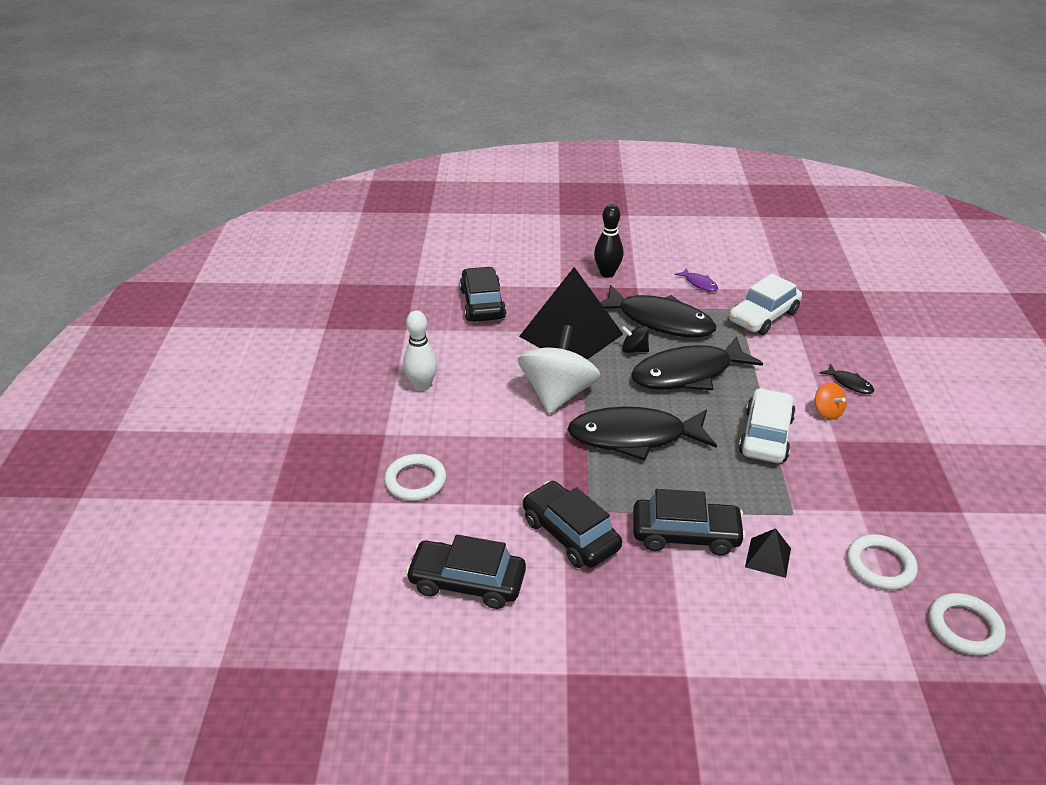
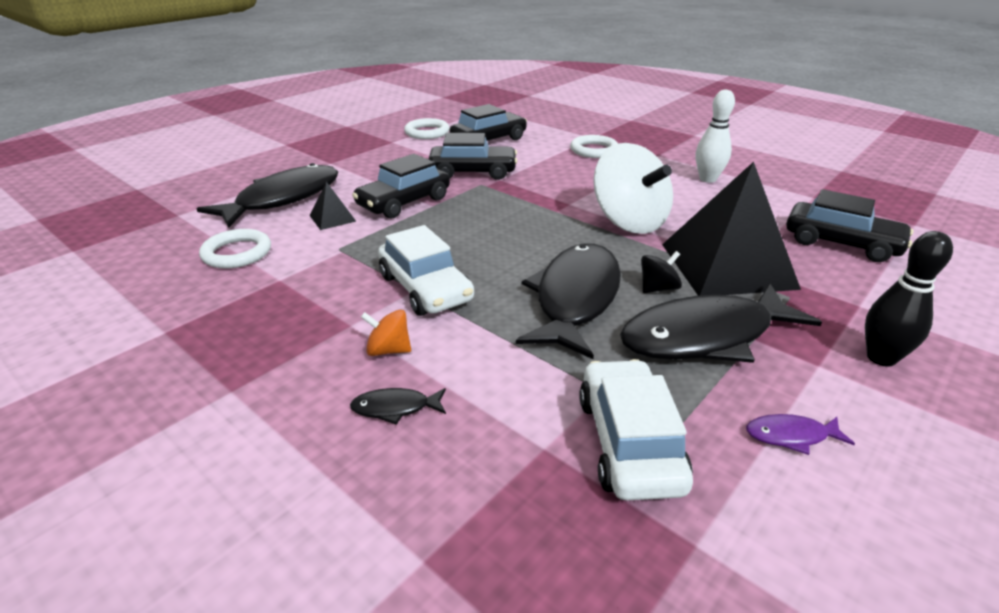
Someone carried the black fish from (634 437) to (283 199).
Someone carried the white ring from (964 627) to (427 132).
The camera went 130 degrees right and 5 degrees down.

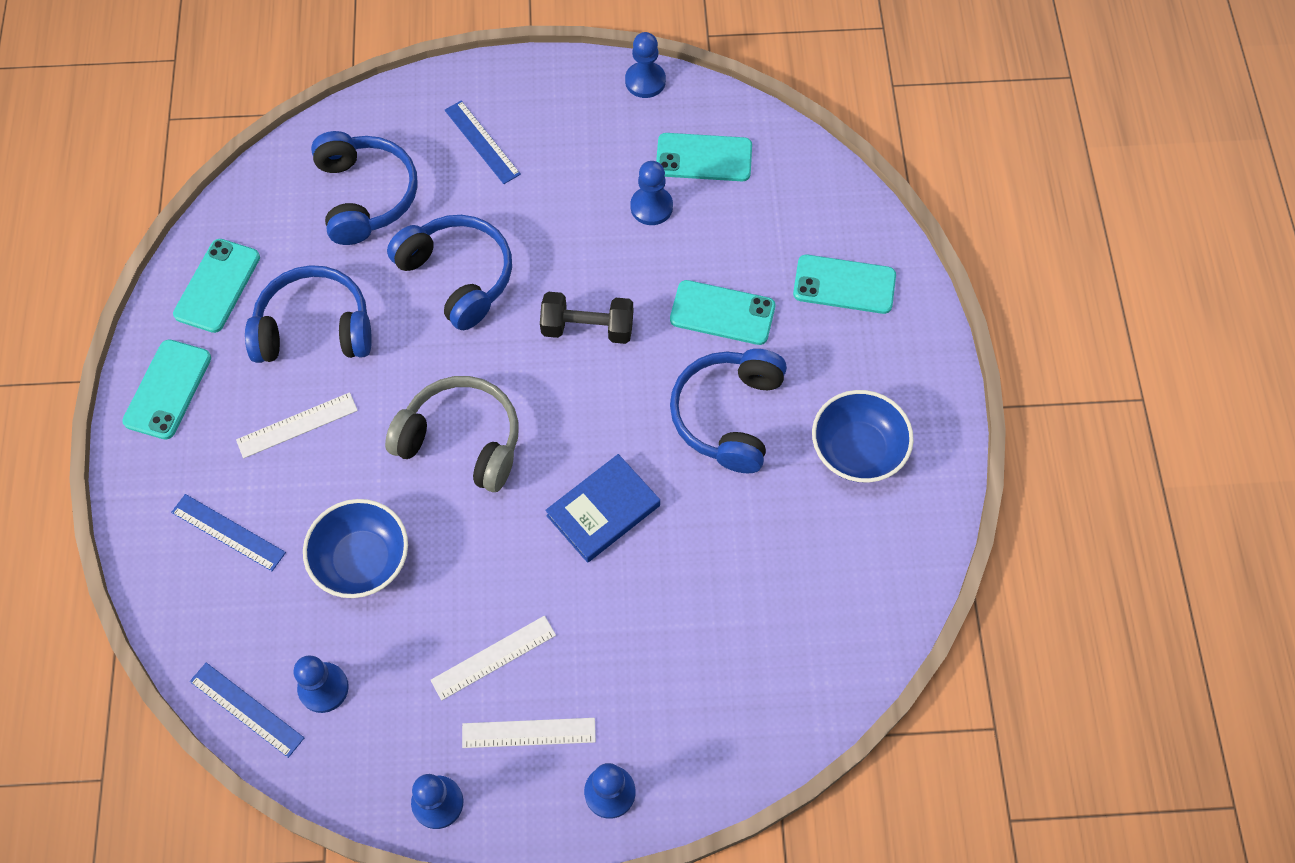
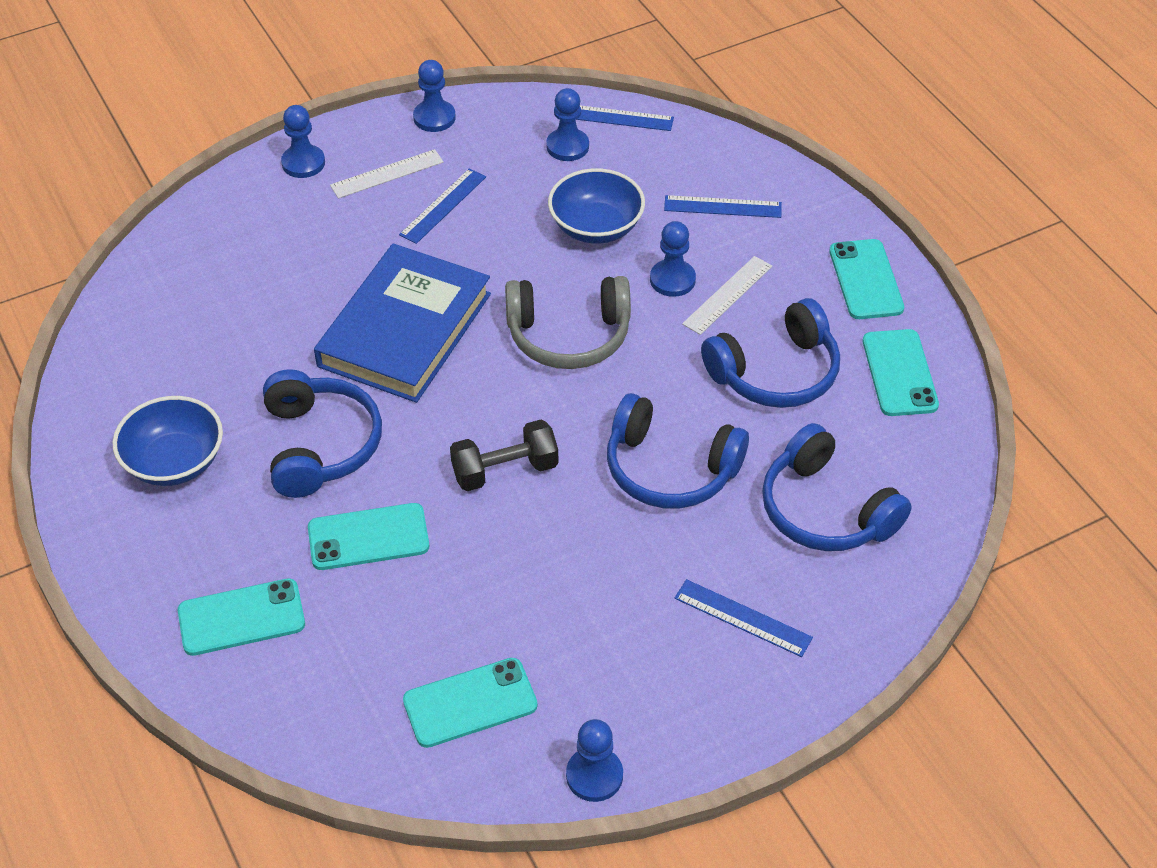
Someone carried the blue pawn from (651 207) to (672 280).
Someone repainted the white ruler at (493 657), which became the blue ruler at (443 206).
Someone scaled the blue book at (603 511) by 1.71.
The camera went 155 degrees right and 15 degrees down.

----

Having removed the pictures, write out the records exactly as they stand.

** Solution to the exercise **
Someone carried the black fish from (634 437) to (283 199).
Someone carried the white ring from (964 627) to (427 132).
The camera went 130 degrees right and 5 degrees down.

Someone carried the blue pawn from (651 207) to (672 280).
Someone repainted the white ruler at (493 657), which became the blue ruler at (443 206).
Someone scaled the blue book at (603 511) by 1.71.
The camera went 155 degrees right and 15 degrees down.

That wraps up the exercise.